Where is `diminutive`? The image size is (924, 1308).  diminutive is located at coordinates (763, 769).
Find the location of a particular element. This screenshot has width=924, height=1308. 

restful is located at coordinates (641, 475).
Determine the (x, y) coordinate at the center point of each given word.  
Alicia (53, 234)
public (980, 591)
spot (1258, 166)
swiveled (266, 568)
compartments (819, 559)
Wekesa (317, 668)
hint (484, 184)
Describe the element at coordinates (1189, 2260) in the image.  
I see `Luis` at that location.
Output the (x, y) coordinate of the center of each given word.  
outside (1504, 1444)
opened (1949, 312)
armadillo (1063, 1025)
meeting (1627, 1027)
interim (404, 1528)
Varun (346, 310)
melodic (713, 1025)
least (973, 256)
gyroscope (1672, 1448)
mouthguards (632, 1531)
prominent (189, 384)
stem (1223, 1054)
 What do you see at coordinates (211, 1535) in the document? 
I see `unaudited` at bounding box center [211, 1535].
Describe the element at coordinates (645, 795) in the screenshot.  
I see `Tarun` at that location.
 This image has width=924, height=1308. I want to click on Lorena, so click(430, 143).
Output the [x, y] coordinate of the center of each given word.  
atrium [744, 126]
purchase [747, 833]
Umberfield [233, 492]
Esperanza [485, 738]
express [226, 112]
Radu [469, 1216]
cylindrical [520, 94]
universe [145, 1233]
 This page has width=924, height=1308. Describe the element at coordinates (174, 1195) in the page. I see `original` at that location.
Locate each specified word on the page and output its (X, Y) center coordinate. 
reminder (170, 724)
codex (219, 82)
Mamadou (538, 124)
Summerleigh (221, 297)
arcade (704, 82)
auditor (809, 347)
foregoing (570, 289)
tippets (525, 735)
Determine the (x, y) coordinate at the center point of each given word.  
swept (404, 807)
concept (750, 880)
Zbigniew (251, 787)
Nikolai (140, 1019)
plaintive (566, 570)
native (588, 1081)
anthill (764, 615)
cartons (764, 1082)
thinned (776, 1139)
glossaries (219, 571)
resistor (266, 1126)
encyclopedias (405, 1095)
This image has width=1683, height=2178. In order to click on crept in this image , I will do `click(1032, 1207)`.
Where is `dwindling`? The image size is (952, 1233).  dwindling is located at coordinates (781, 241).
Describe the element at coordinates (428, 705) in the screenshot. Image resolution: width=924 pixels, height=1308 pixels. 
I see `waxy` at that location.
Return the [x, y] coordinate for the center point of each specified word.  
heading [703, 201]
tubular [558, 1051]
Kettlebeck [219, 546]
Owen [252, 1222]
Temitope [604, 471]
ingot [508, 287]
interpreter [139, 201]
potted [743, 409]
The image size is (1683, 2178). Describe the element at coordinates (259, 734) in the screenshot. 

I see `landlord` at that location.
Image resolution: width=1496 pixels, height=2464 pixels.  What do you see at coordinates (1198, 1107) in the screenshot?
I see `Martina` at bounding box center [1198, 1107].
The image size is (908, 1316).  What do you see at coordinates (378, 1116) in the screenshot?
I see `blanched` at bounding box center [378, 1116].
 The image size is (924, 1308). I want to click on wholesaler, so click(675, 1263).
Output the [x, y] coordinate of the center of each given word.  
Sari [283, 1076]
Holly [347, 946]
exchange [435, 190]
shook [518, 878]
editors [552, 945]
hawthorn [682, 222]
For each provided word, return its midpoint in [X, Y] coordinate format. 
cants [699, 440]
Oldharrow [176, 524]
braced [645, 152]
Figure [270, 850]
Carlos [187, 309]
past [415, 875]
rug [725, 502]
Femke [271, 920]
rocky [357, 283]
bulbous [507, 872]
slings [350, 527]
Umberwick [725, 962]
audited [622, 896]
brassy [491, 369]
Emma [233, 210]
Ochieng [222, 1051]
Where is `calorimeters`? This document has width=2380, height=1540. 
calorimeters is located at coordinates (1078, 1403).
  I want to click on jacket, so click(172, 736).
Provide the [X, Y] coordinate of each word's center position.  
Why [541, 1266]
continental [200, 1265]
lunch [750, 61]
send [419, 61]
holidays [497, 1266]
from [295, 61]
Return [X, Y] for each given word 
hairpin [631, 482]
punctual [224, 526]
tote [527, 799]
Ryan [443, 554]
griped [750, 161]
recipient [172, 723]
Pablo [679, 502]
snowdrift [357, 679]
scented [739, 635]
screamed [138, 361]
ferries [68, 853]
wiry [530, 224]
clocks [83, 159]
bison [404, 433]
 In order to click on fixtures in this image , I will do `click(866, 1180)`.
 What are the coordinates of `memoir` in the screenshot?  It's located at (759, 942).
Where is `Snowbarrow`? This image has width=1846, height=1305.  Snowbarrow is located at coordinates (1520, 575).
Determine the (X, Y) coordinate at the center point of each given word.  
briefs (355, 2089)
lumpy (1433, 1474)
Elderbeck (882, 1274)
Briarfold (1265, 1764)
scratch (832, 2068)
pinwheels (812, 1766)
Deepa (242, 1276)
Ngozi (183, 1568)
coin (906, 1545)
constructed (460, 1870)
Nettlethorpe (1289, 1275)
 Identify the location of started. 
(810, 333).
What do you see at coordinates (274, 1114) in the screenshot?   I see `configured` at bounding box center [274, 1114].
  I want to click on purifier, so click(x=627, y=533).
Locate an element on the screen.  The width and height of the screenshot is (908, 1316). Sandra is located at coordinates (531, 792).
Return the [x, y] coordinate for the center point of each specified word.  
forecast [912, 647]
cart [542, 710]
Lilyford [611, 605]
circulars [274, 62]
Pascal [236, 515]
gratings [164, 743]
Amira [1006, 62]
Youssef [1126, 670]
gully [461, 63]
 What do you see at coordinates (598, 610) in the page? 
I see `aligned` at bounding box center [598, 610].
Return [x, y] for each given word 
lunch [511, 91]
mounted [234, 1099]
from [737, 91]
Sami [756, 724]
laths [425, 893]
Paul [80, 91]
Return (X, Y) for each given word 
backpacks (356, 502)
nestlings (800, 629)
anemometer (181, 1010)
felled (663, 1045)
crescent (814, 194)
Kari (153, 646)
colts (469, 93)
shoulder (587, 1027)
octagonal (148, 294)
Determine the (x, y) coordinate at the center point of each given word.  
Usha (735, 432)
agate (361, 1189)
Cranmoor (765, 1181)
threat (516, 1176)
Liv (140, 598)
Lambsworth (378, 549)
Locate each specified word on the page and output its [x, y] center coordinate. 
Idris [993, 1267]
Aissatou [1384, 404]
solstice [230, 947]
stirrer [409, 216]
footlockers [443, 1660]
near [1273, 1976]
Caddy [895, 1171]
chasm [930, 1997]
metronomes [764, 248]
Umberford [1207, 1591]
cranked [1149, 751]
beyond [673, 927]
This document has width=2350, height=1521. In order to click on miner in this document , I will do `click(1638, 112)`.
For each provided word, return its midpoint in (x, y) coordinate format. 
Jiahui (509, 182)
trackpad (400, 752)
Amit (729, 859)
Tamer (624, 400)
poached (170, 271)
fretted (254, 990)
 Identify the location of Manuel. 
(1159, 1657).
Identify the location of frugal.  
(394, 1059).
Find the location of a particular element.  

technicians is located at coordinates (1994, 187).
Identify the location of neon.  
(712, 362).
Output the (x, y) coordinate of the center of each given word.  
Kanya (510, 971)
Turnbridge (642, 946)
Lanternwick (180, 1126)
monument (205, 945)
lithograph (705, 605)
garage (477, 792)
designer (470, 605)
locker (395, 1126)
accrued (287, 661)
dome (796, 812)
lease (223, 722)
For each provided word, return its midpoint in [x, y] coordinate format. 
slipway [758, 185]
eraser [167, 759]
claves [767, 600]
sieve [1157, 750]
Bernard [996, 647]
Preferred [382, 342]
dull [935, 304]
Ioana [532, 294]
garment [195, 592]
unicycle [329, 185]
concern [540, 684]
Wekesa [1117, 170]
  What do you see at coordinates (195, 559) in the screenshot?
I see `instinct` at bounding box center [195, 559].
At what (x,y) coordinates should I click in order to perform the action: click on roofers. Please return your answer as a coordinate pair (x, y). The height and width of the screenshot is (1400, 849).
--------
What the task requires: Rewrite the data from the line with "concern [540, 684]" through the end of the data, replacing "roofers" with "carpenters" and leaving everything else unchanged.

Written answer:
concern [540, 684]
Wekesa [1117, 170]
  What do you see at coordinates (195, 559) in the screenshot?
I see `instinct` at bounding box center [195, 559].
At what (x,y) coordinates should I click in order to perform the action: click on carpenters. Please return your answer as a coordinate pair (x, y). The height and width of the screenshot is (1400, 849).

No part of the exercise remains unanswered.